_Exercise objective_:
Beginning with the line that has "(327, 208) = (488, 193): turquoise", please write out the remaining lines of the material exactly, the last one included.

_Data provided_:
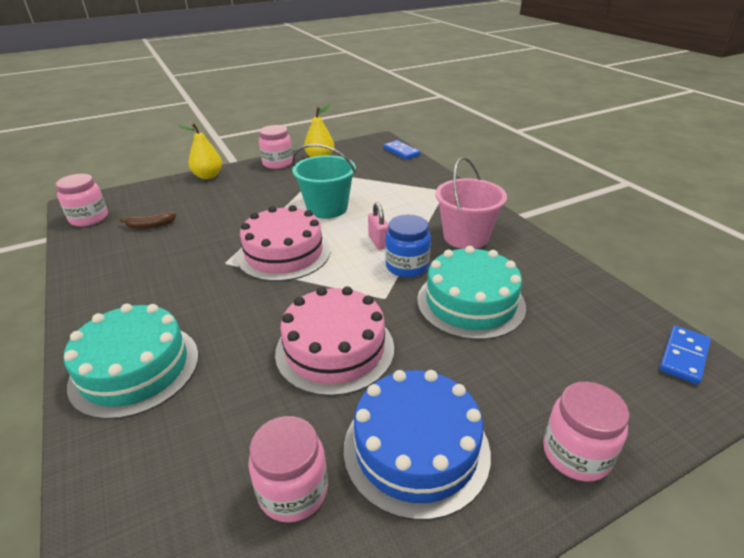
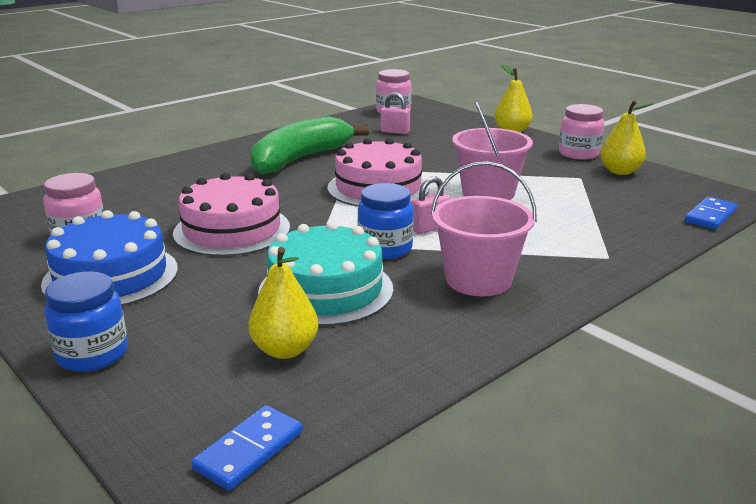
camera: 75 degrees right, 10 degrees down
(135, 369) = (201, 168): turquoise cake -> none
(150, 226) = (395, 132): brown banana -> pink padlock
(173, 289) = (300, 159): none -> green banana
(327, 208) = (488, 193): turquoise bucket -> pink bucket
(560, 331) = (285, 350): none -> yellow pear
(576, 453) = (92, 354): pink jar -> blue jar
(683, 356) = (249, 450): blue domino -> blue domino turned 75 degrees counterclockwise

_Result_:
(327, 208) = (488, 193): turquoise bucket -> pink bucket
(560, 331) = (285, 350): none -> yellow pear
(576, 453) = (92, 354): pink jar -> blue jar
(683, 356) = (249, 450): blue domino -> blue domino turned 75 degrees counterclockwise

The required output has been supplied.